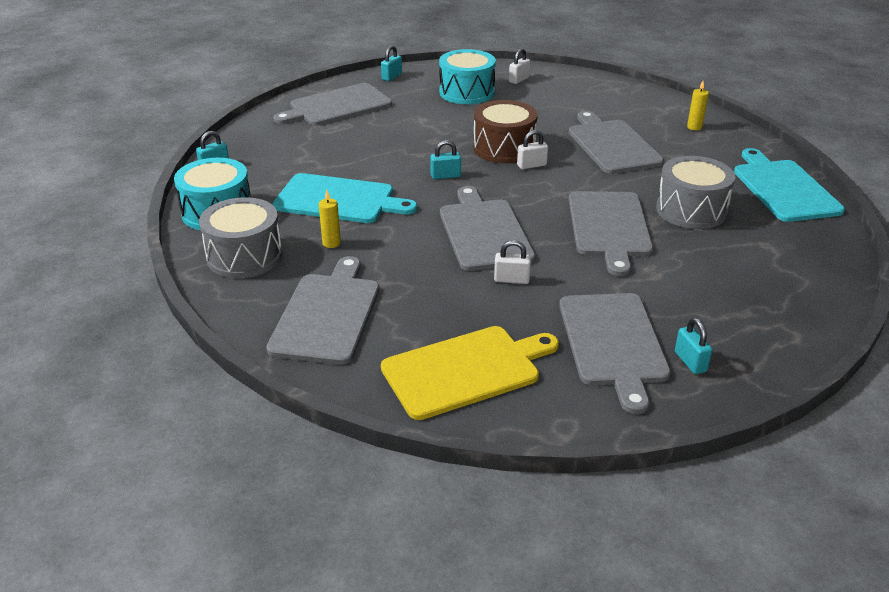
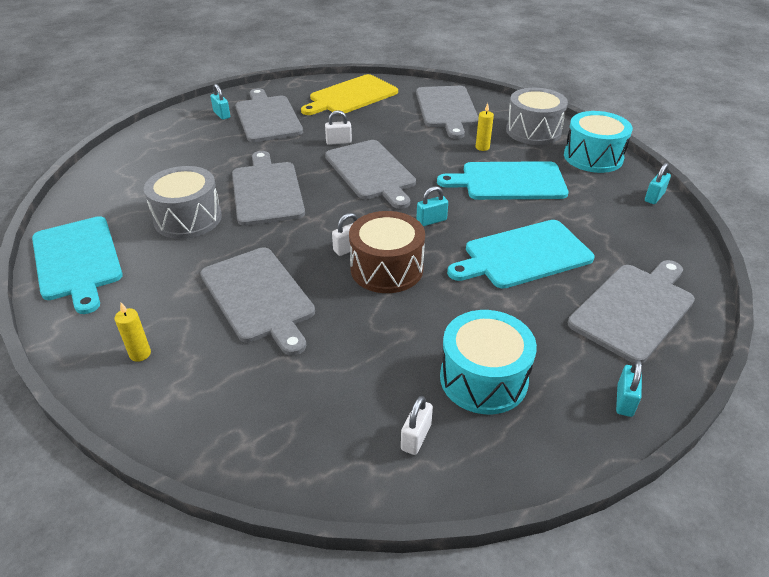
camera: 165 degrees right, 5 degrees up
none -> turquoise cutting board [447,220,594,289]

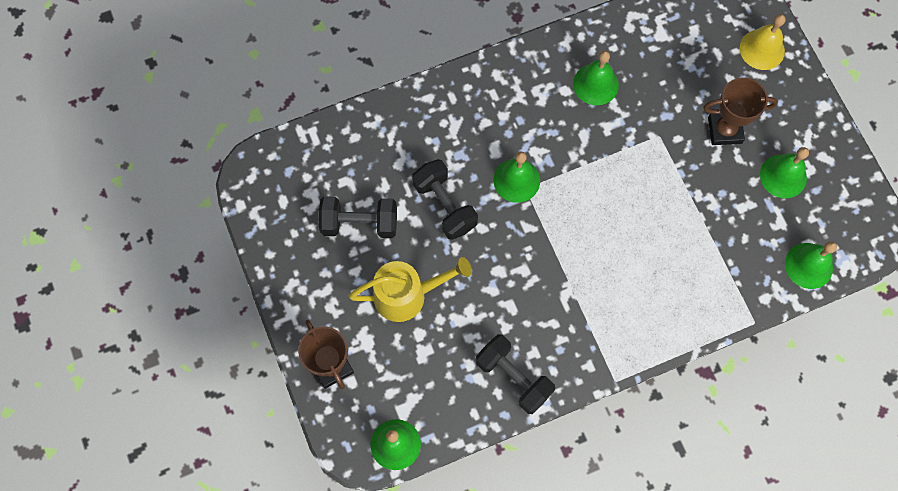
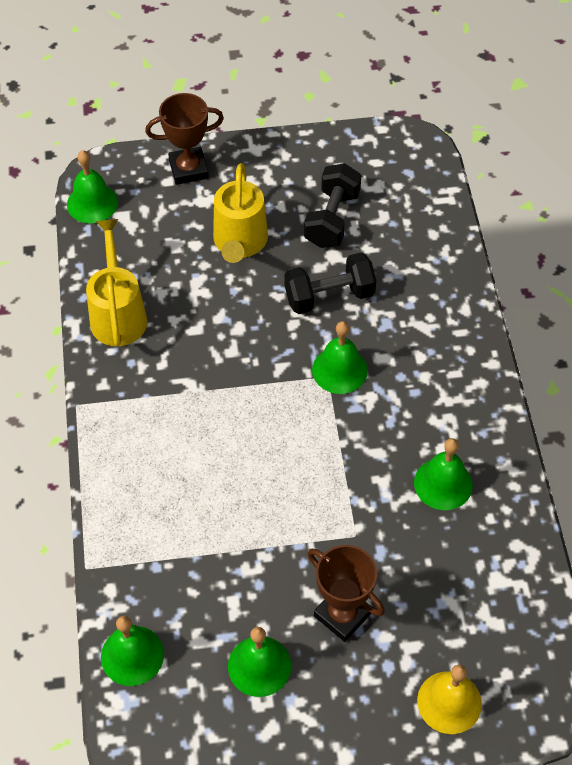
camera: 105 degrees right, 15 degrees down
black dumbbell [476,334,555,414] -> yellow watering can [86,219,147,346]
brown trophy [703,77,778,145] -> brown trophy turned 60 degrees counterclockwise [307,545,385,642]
────────────────
» **Try it**:
Each line above that contains the word "right" must be copied.

» **Response below**:
camera: 165 degrees right, 5 degrees up
camera: 105 degrees right, 15 degrees down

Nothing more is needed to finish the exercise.